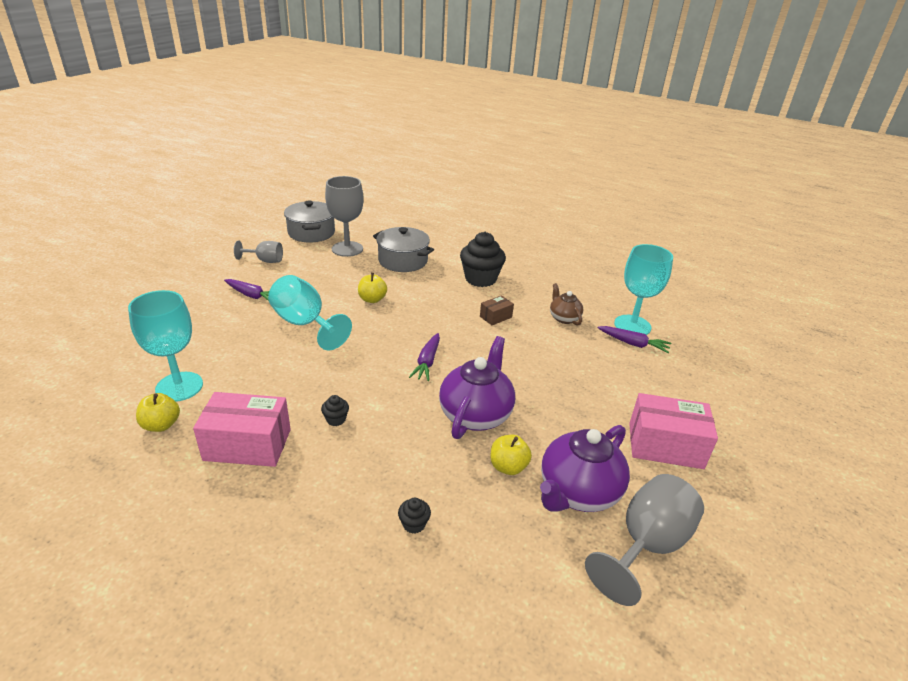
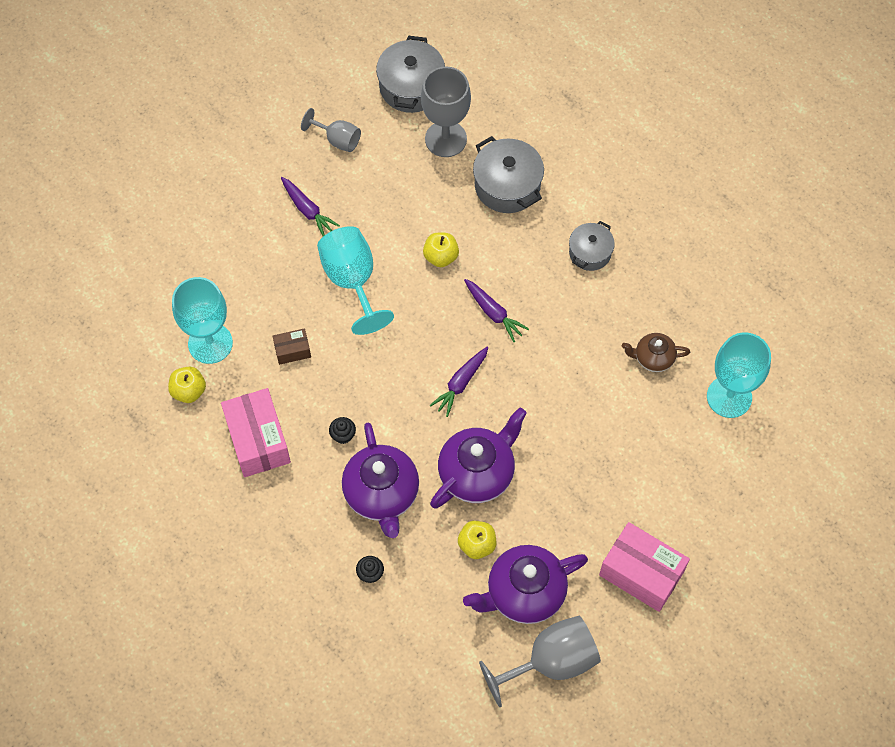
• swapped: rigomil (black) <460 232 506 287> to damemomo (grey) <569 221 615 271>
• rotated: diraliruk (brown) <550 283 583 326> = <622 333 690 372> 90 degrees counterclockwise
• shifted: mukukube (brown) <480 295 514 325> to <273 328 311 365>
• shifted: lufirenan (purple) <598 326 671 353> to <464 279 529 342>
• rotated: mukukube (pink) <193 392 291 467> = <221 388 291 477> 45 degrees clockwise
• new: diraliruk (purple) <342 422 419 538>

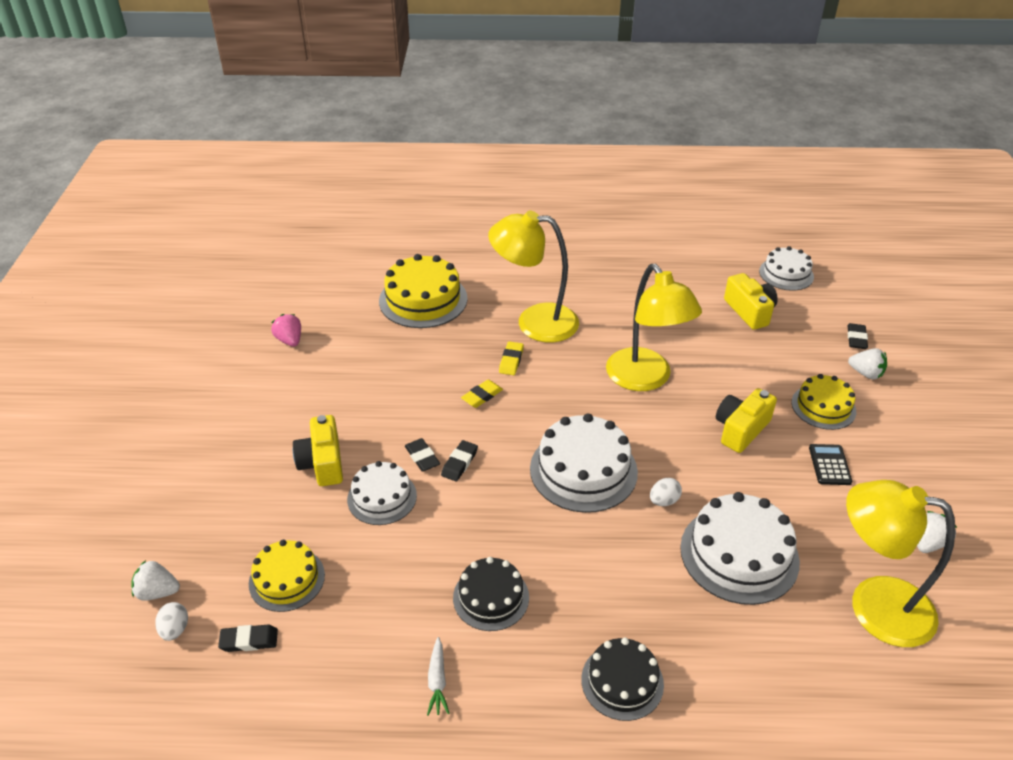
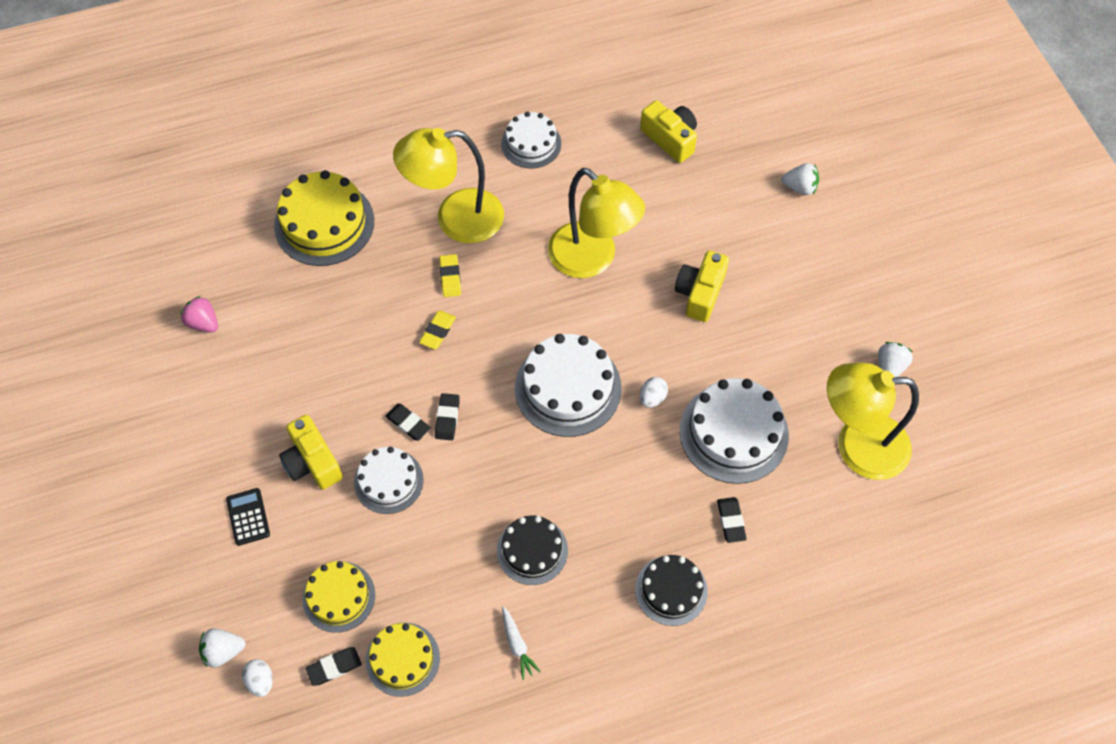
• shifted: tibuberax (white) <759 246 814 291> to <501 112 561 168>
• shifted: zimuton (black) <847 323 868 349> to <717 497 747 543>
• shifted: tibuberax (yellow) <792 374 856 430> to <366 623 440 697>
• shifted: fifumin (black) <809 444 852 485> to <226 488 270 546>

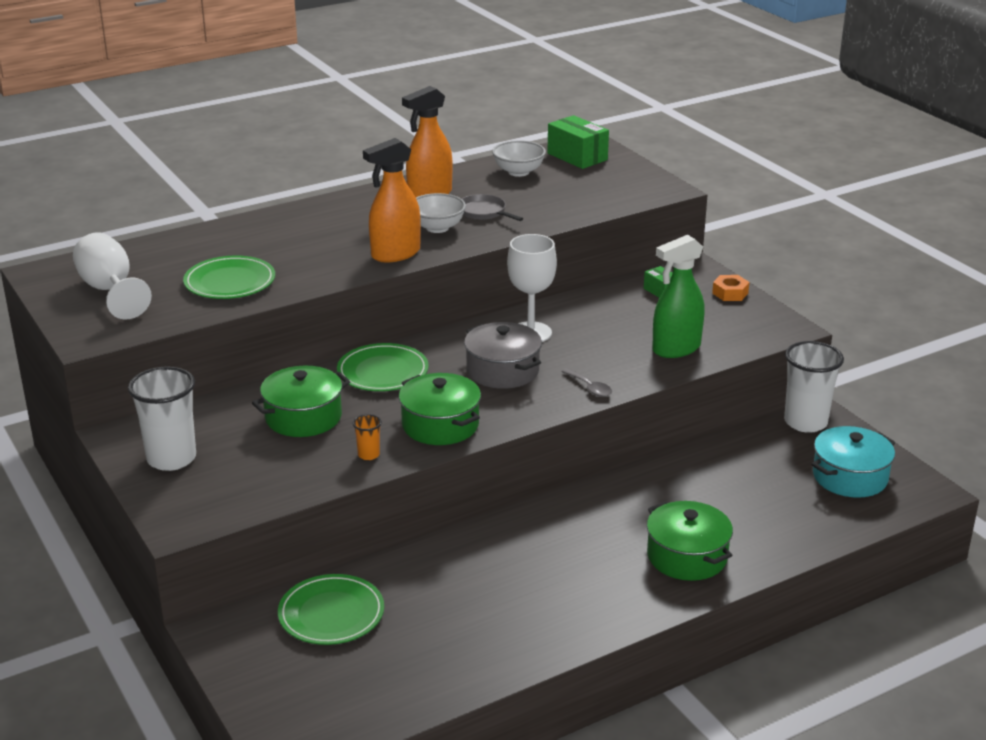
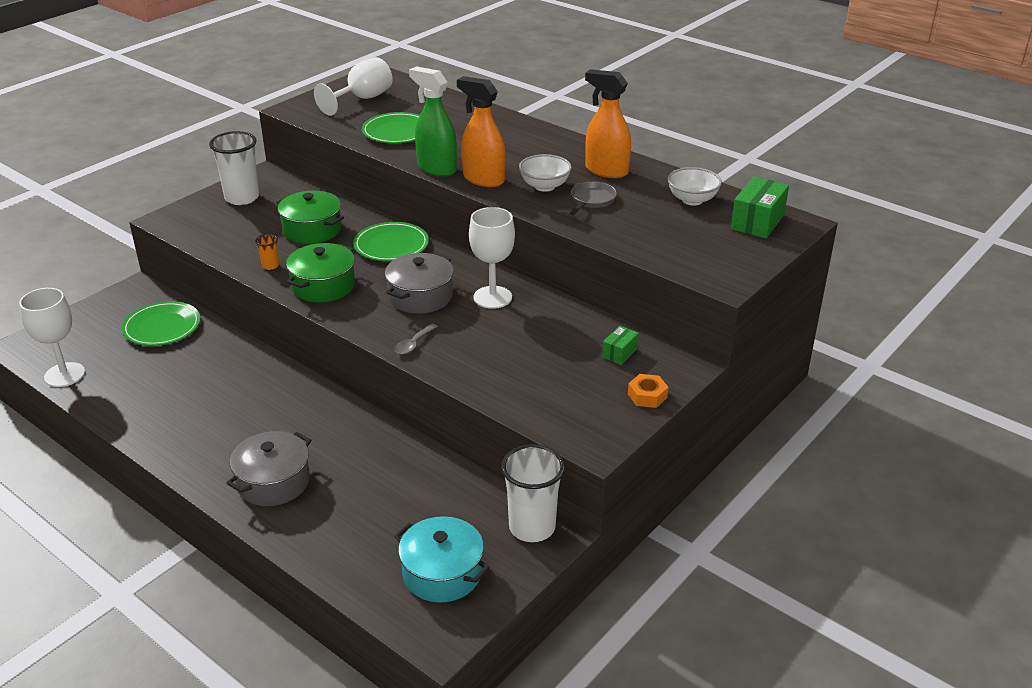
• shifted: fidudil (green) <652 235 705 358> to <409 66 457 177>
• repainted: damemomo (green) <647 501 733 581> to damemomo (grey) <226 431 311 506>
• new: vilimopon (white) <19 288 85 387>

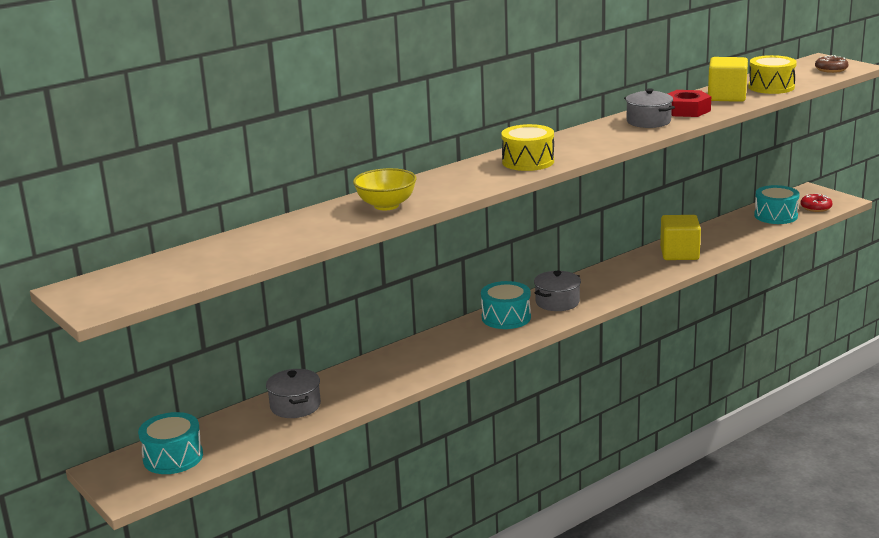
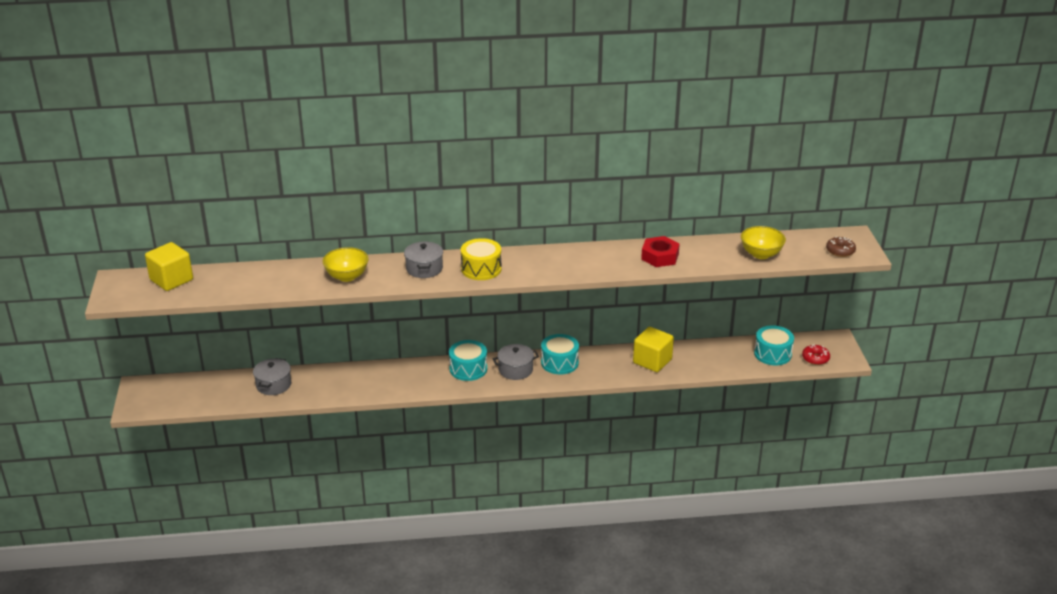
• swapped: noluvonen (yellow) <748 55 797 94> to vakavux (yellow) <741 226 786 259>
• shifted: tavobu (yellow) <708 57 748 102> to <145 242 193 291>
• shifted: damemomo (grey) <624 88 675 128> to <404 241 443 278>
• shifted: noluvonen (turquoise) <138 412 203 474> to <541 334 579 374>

──────────────────────────────

- _What is being asked_
Can you restate all the records above word for word while dropping the pictures?

- _Result below_
• swapped: rigomil (black) <460 232 506 287> to damemomo (grey) <569 221 615 271>
• rotated: diraliruk (brown) <550 283 583 326> = <622 333 690 372> 90 degrees counterclockwise
• shifted: mukukube (brown) <480 295 514 325> to <273 328 311 365>
• shifted: lufirenan (purple) <598 326 671 353> to <464 279 529 342>
• rotated: mukukube (pink) <193 392 291 467> = <221 388 291 477> 45 degrees clockwise
• new: diraliruk (purple) <342 422 419 538>

• shifted: tibuberax (white) <759 246 814 291> to <501 112 561 168>
• shifted: zimuton (black) <847 323 868 349> to <717 497 747 543>
• shifted: tibuberax (yellow) <792 374 856 430> to <366 623 440 697>
• shifted: fifumin (black) <809 444 852 485> to <226 488 270 546>

• shifted: fidudil (green) <652 235 705 358> to <409 66 457 177>
• repainted: damemomo (green) <647 501 733 581> to damemomo (grey) <226 431 311 506>
• new: vilimopon (white) <19 288 85 387>

• swapped: noluvonen (yellow) <748 55 797 94> to vakavux (yellow) <741 226 786 259>
• shifted: tavobu (yellow) <708 57 748 102> to <145 242 193 291>
• shifted: damemomo (grey) <624 88 675 128> to <404 241 443 278>
• shifted: noluvonen (turquoise) <138 412 203 474> to <541 334 579 374>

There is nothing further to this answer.